» EXERCISE OBJECTIVE
Pictures must be left out. Print the lines from the beginning of the material through the line holding "C203: 56pF (GND, N_20) -> 12pF (GND, N_20)", exactly and nothing else.

» INFORMATION
============================================================
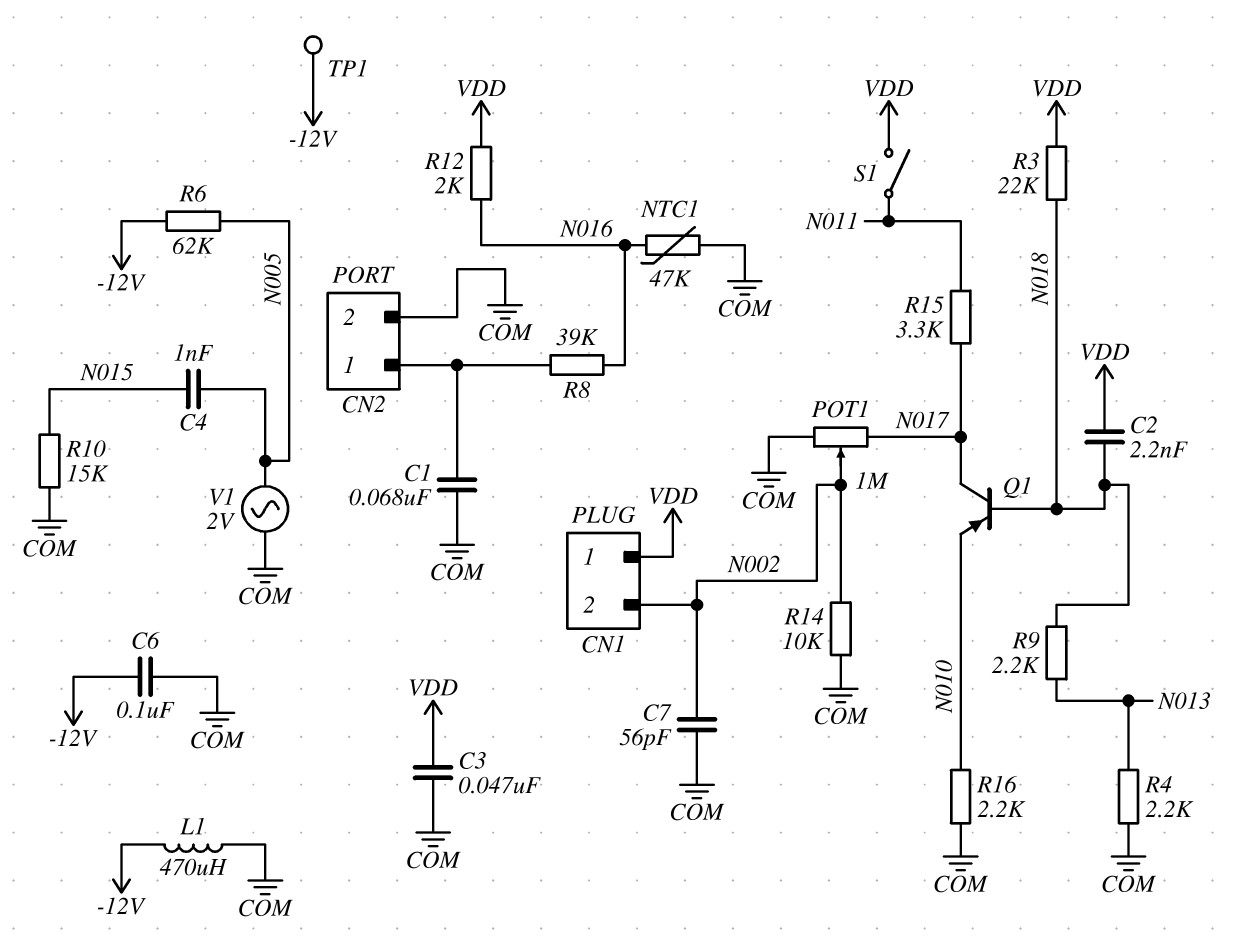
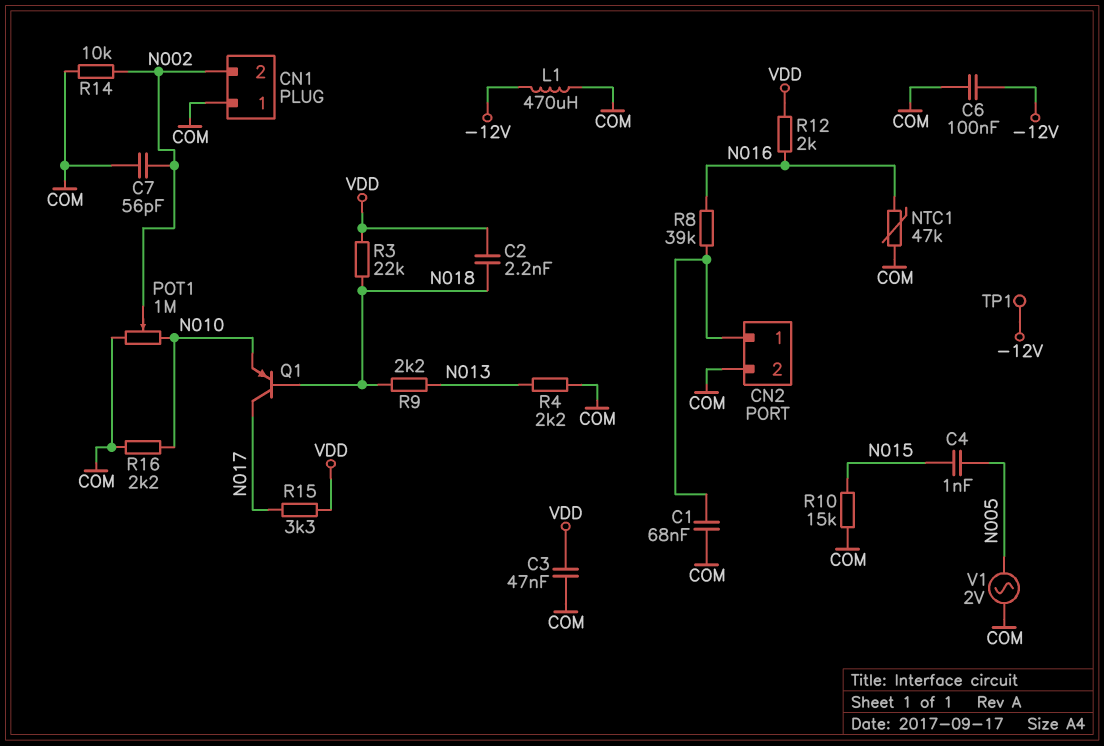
CN1 pin 1: VDD -> COM
POT1: 1M (COM, N017, wiper N002) -> 1M (COM, N010, wiper N002)
R6: 62k (-12V, N005) -> none
R15: 3.3k (N011, N017) -> 3.3k (N017, VDD)
S1: switch (N011, VDD) -> none

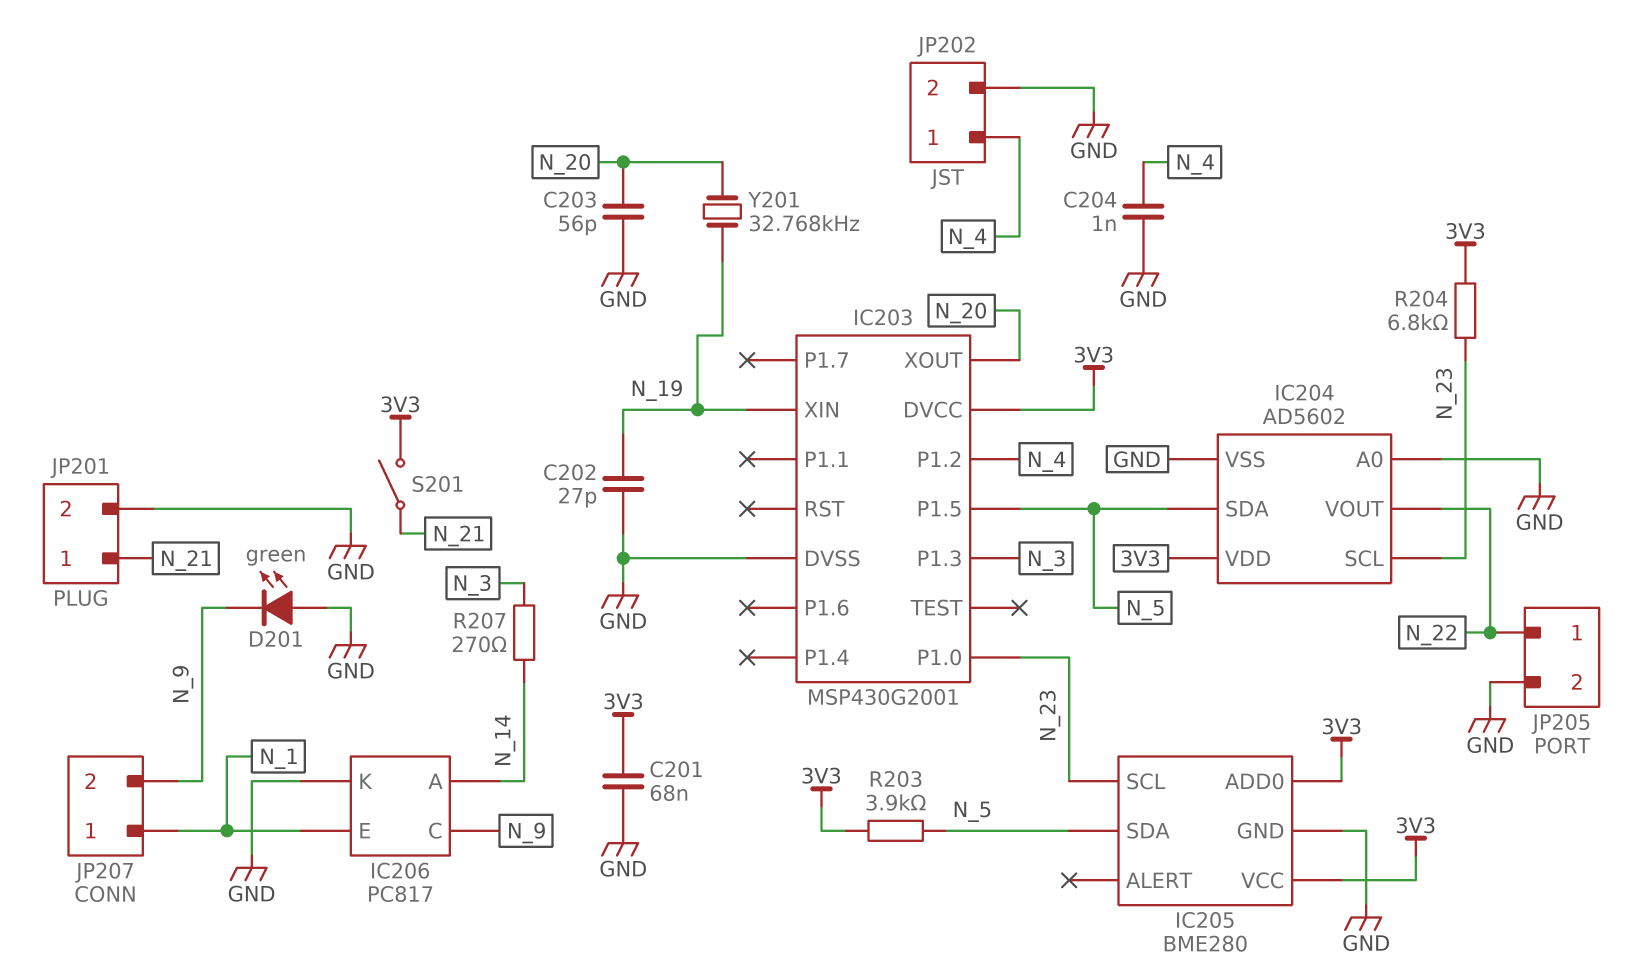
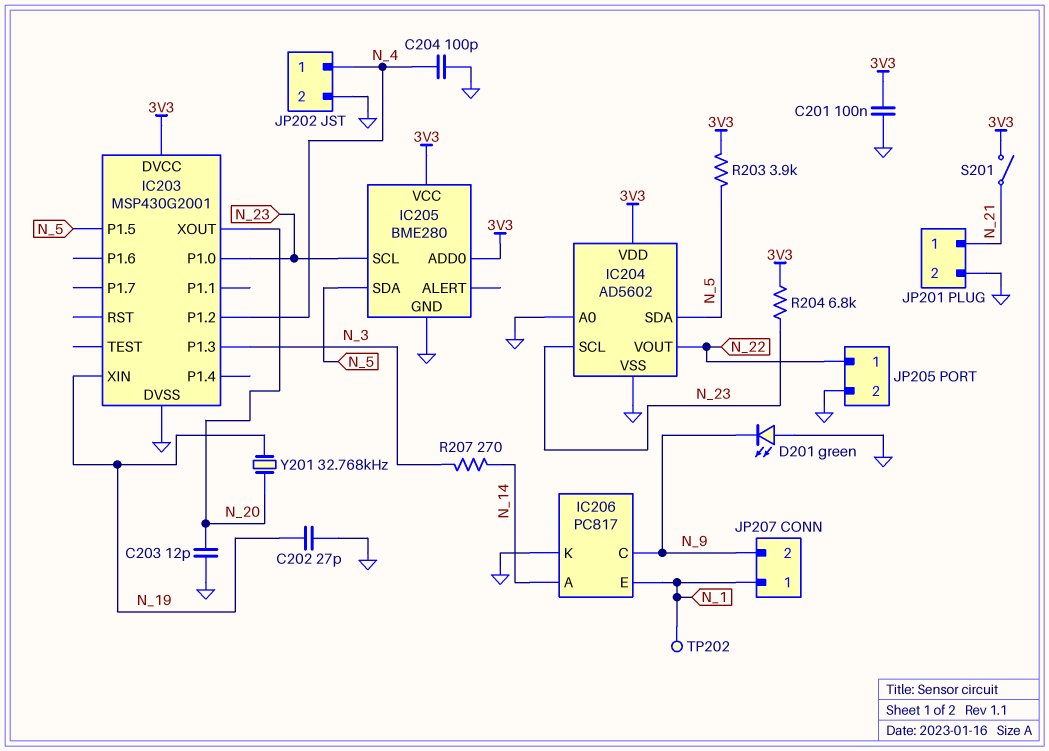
C201: 68nF (3V3, GND) -> 100nF (3V3, GND)
C203: 56pF (GND, N_20) -> 12pF (GND, N_20)
C204: 1nF (GND, N_4) -> 100pF (GND, N_4)
TP202: none -> test point (N_1)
============================================================
» SOLUTION
CN1 pin 1: VDD -> COM
POT1: 1M (COM, N017, wiper N002) -> 1M (COM, N010, wiper N002)
R6: 62k (-12V, N005) -> none
R15: 3.3k (N011, N017) -> 3.3k (N017, VDD)
S1: switch (N011, VDD) -> none

C201: 68nF (3V3, GND) -> 100nF (3V3, GND)
C203: 56pF (GND, N_20) -> 12pF (GND, N_20)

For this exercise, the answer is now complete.